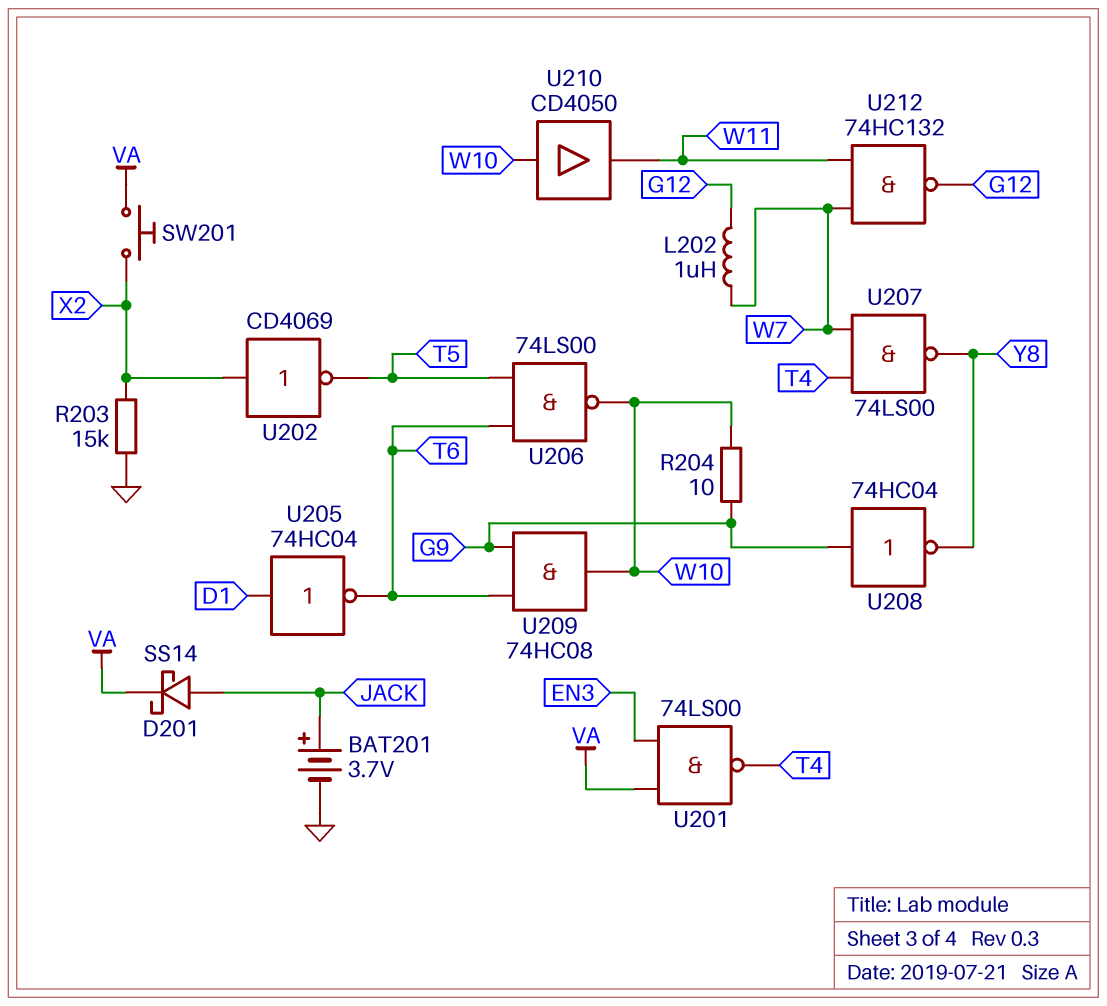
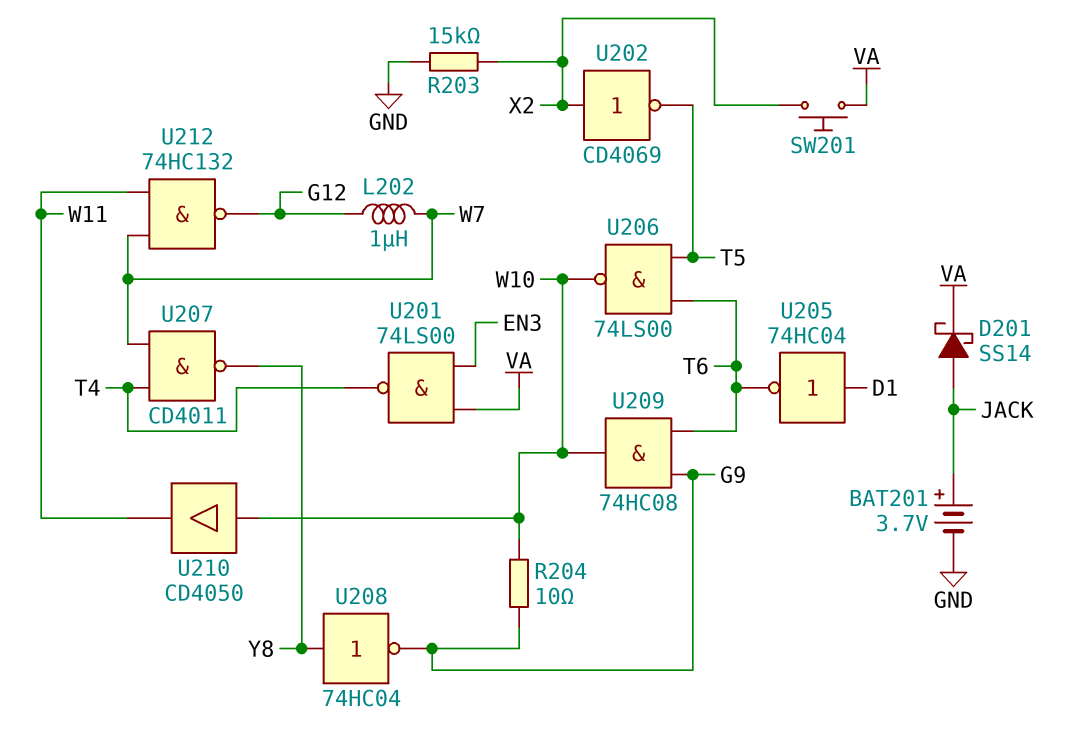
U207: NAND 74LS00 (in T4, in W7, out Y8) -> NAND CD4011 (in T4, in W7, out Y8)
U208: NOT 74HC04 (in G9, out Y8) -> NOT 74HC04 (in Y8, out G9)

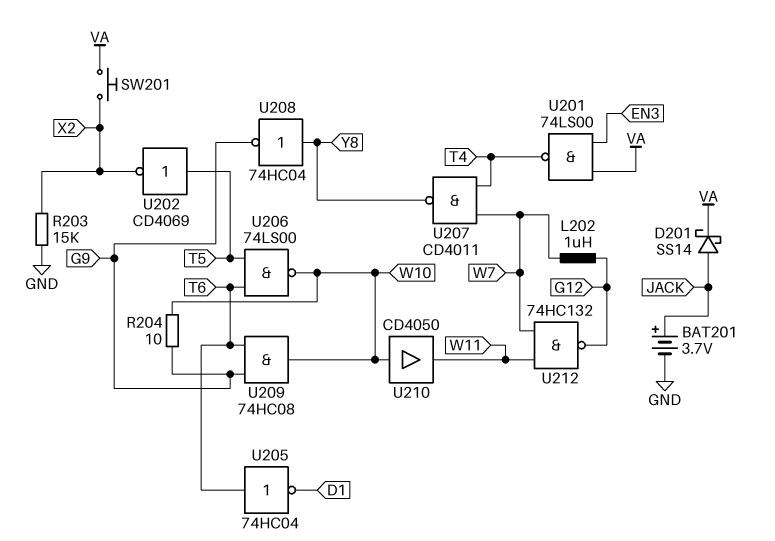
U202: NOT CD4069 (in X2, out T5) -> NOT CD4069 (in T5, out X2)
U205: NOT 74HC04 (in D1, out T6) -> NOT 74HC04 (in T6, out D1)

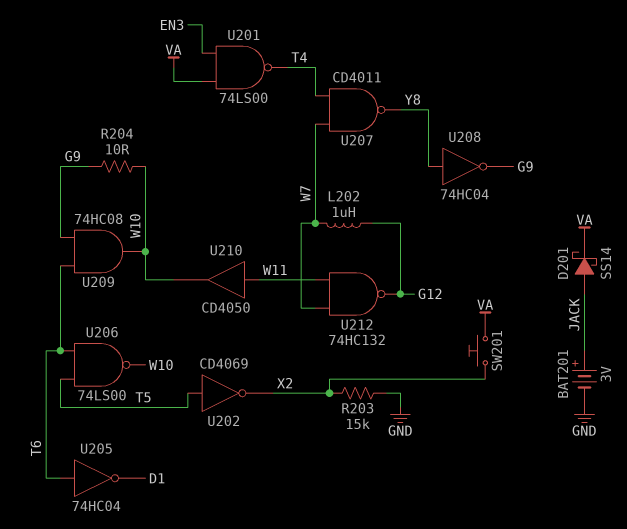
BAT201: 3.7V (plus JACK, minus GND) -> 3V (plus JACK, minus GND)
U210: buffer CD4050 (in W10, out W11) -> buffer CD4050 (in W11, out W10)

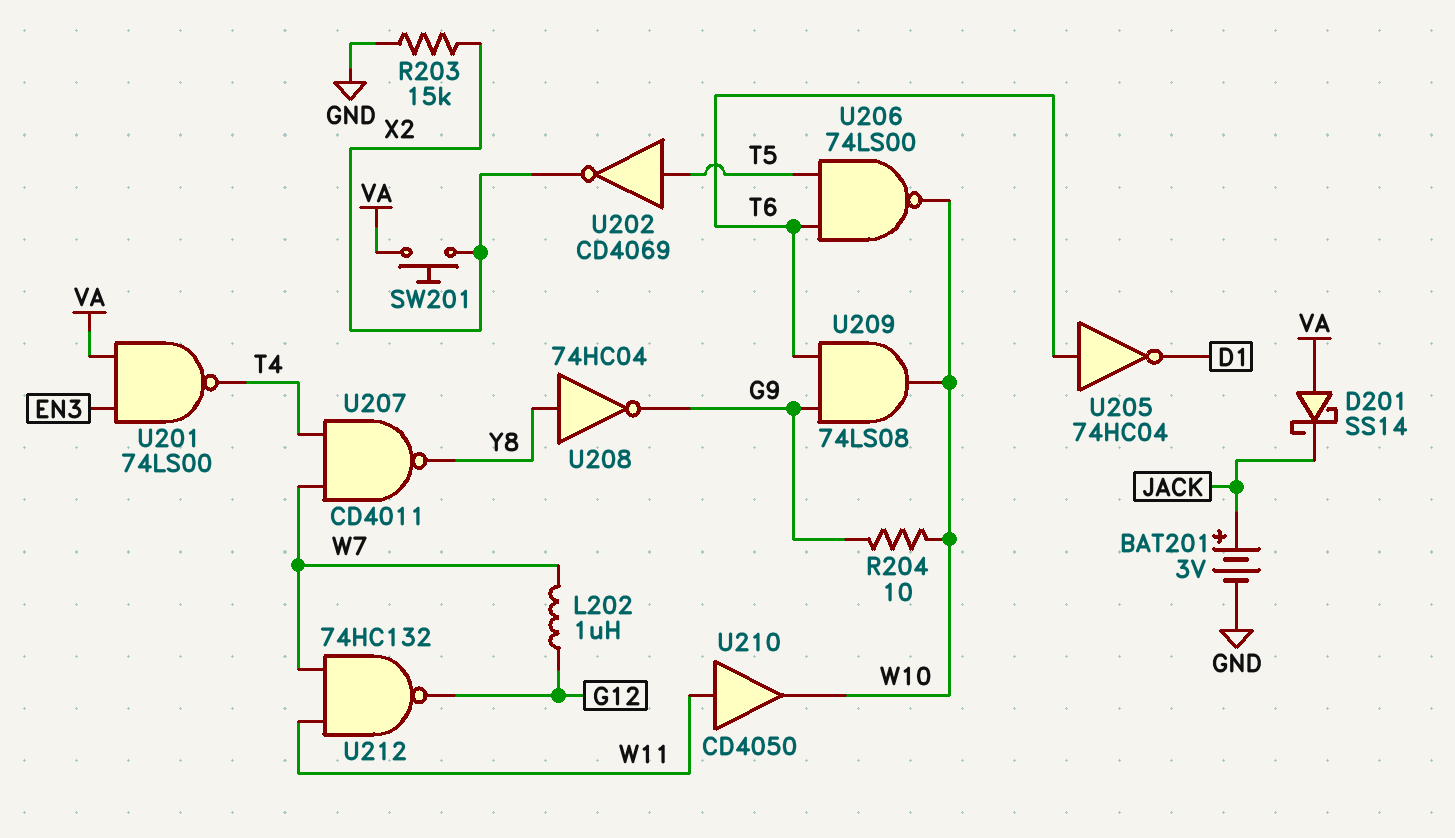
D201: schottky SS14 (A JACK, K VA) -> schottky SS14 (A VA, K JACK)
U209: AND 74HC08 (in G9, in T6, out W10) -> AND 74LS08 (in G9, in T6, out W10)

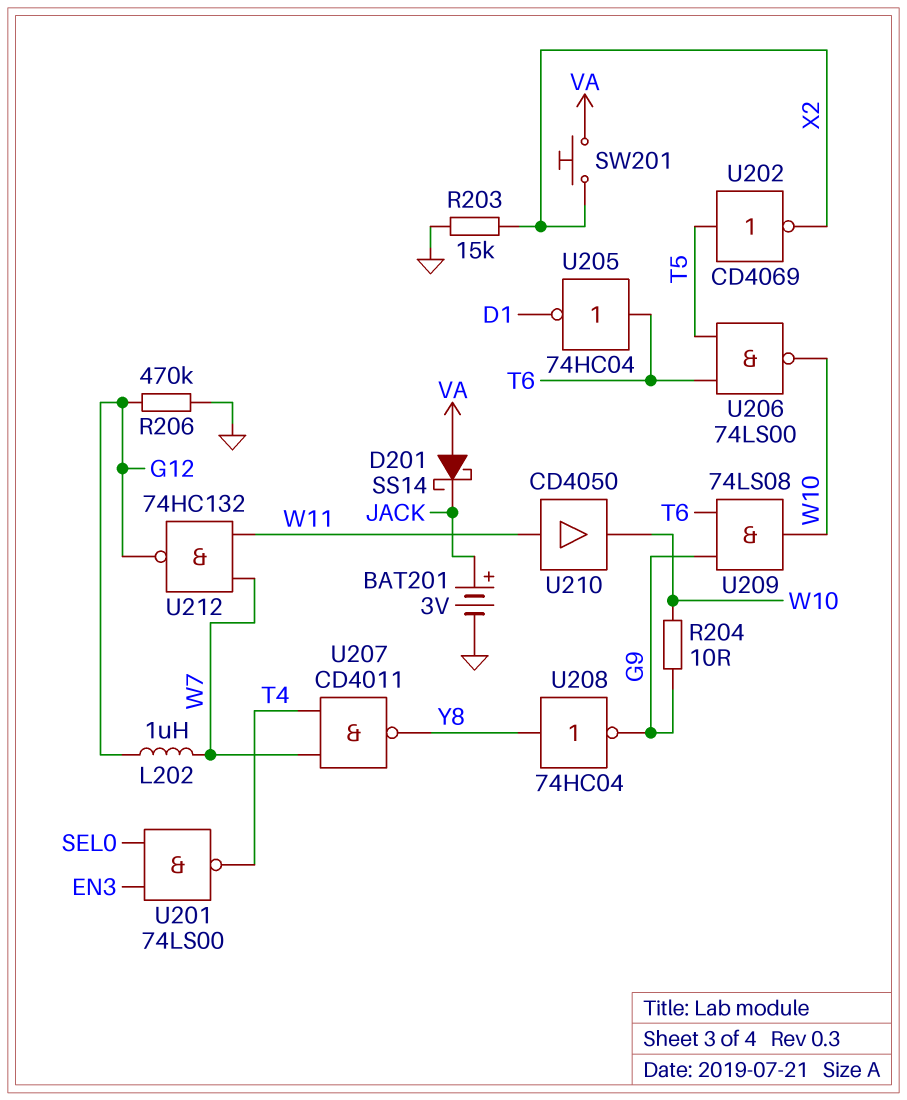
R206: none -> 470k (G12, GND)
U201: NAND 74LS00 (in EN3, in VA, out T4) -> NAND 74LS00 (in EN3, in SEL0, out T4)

Exercise instructions:
What is needed is a word-for-word copy of the lines from the one containing "U209: AND 74HC08" through the final line of the records above, both included, with the pictures left out.

Result:
U209: AND 74HC08 (in G9, in T6, out W10) -> AND 74LS08 (in G9, in T6, out W10)

R206: none -> 470k (G12, GND)
U201: NAND 74LS00 (in EN3, in VA, out T4) -> NAND 74LS00 (in EN3, in SEL0, out T4)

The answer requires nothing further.